Description of the task
When the line with "brown box: 5 -> 6" appears below, start repeating lines exactly, and keep going through the line with "turquoise rocket: 5 -> 3"; add nothing outside that span.

Material shown
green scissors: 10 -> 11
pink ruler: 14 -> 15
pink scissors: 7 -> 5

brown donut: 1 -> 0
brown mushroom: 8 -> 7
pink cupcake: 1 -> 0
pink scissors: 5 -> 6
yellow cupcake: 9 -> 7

* * *

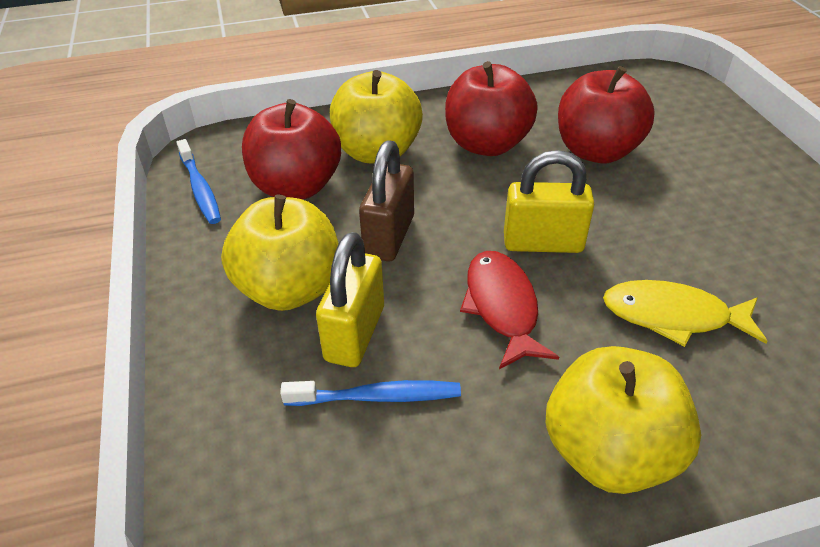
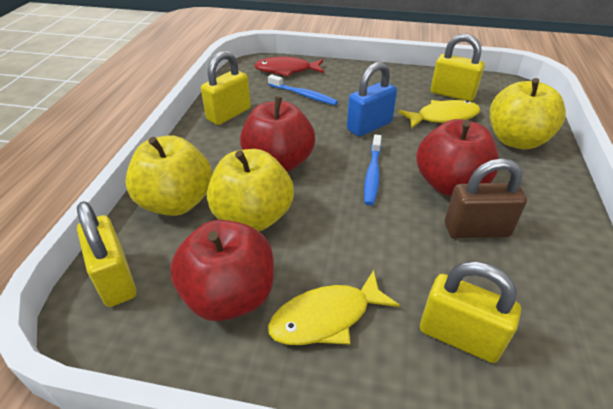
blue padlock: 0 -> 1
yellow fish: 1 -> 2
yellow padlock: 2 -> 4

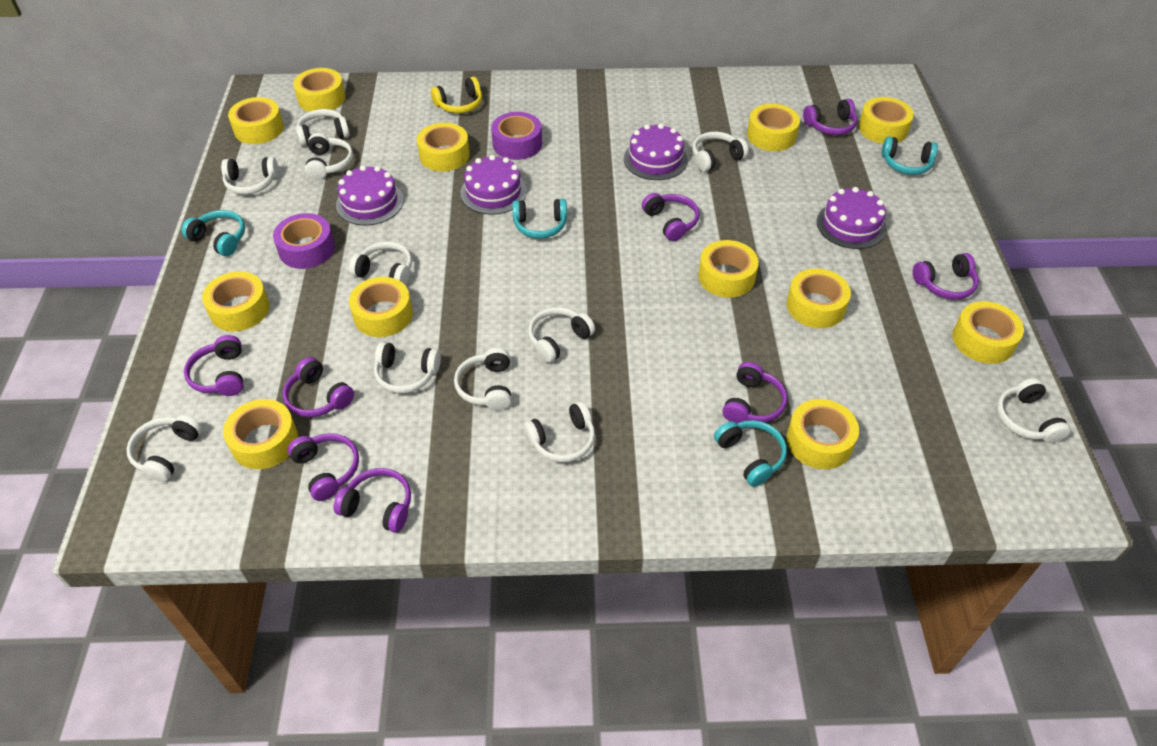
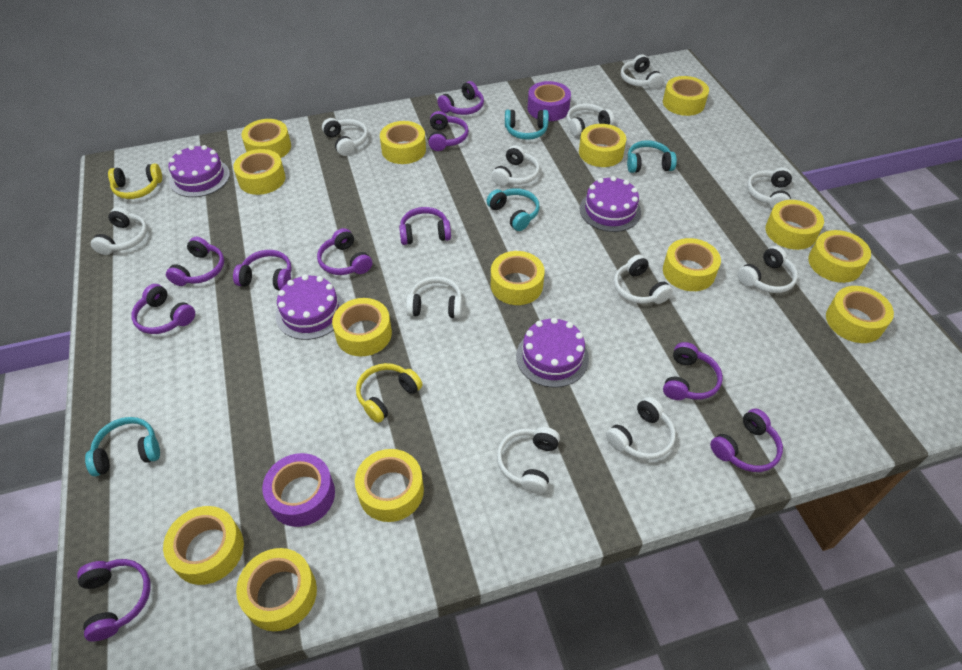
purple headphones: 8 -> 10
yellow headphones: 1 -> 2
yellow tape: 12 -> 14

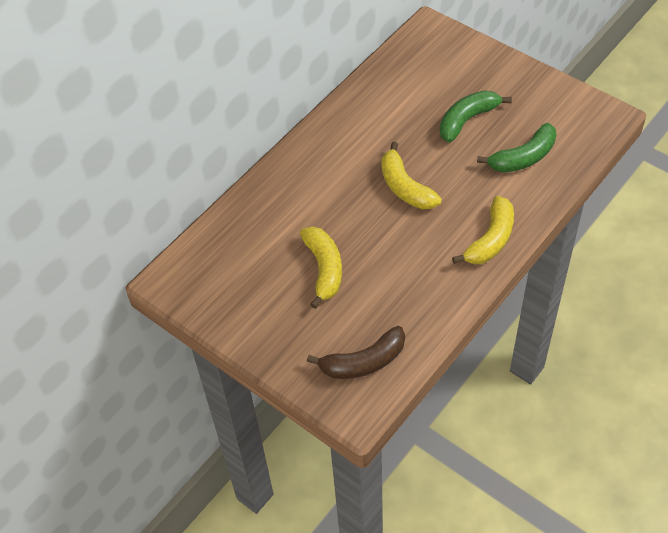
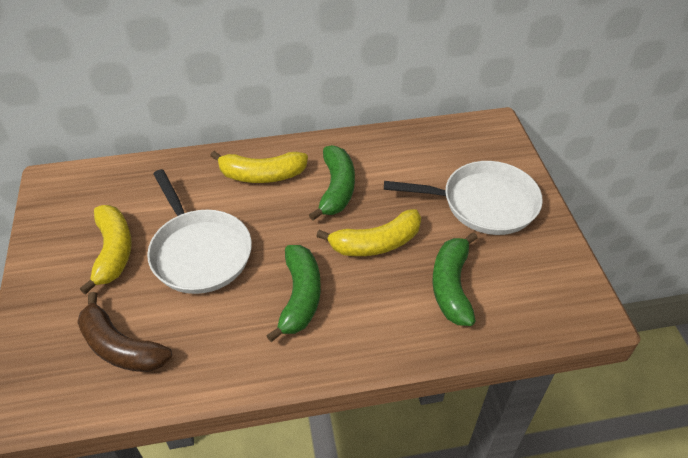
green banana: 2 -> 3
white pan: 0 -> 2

* * *

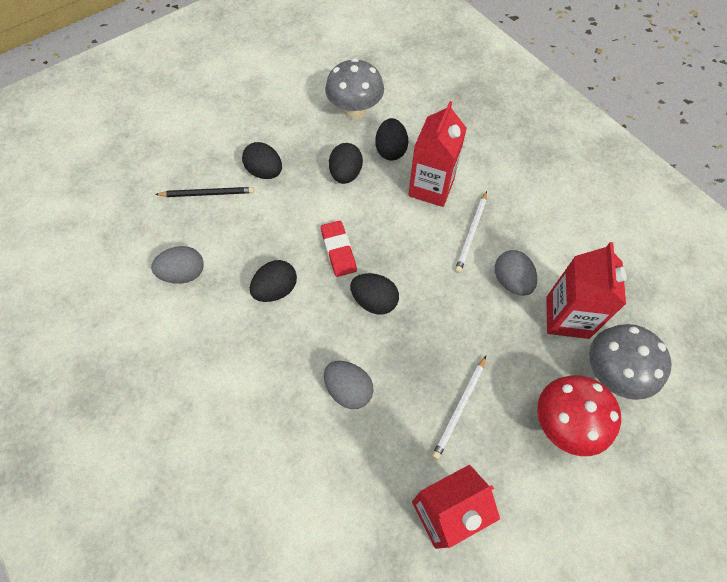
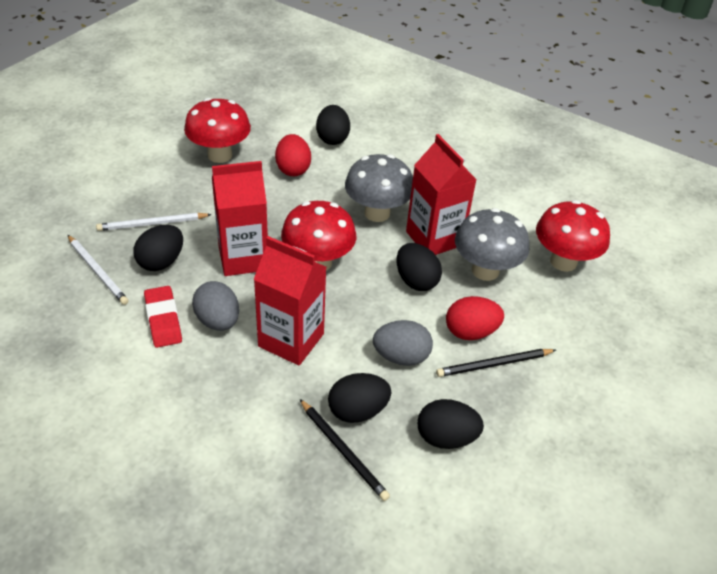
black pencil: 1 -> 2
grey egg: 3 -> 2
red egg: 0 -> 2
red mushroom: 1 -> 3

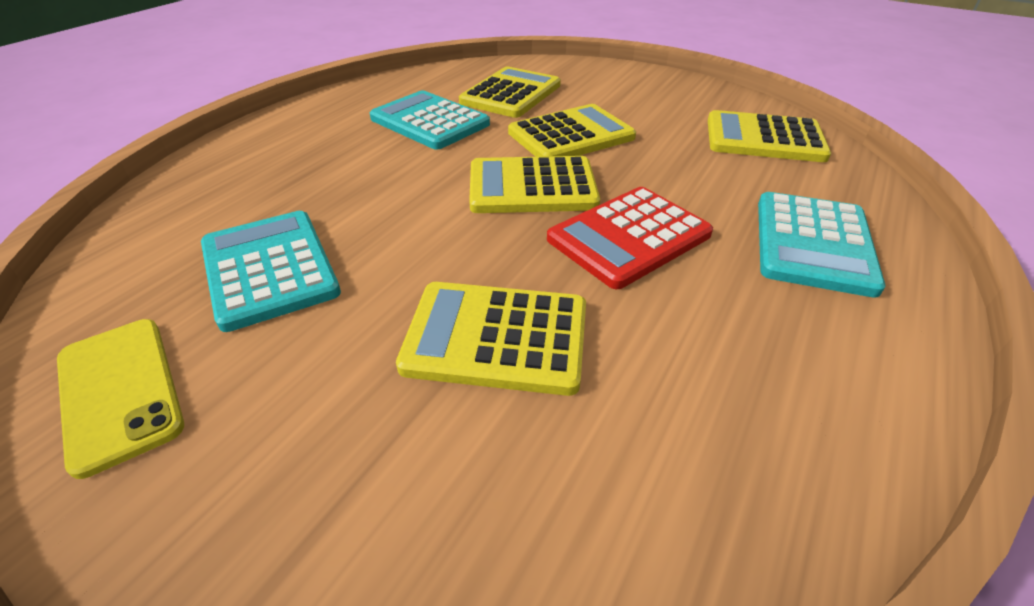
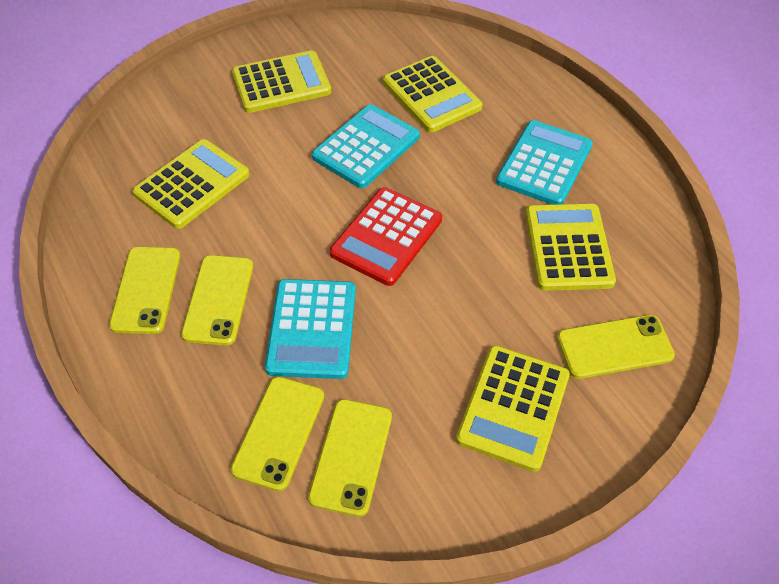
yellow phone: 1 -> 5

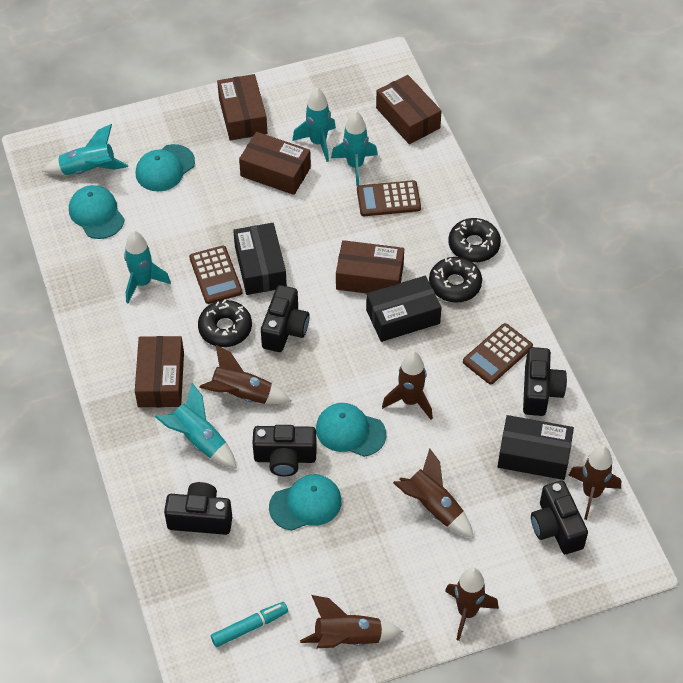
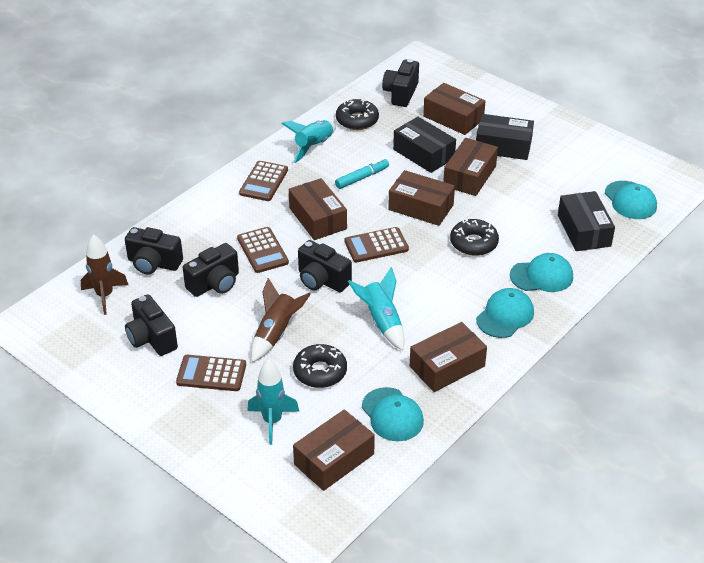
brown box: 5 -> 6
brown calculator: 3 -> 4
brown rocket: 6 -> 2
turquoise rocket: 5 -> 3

Answer to the problem
brown box: 5 -> 6
brown calculator: 3 -> 4
brown rocket: 6 -> 2
turquoise rocket: 5 -> 3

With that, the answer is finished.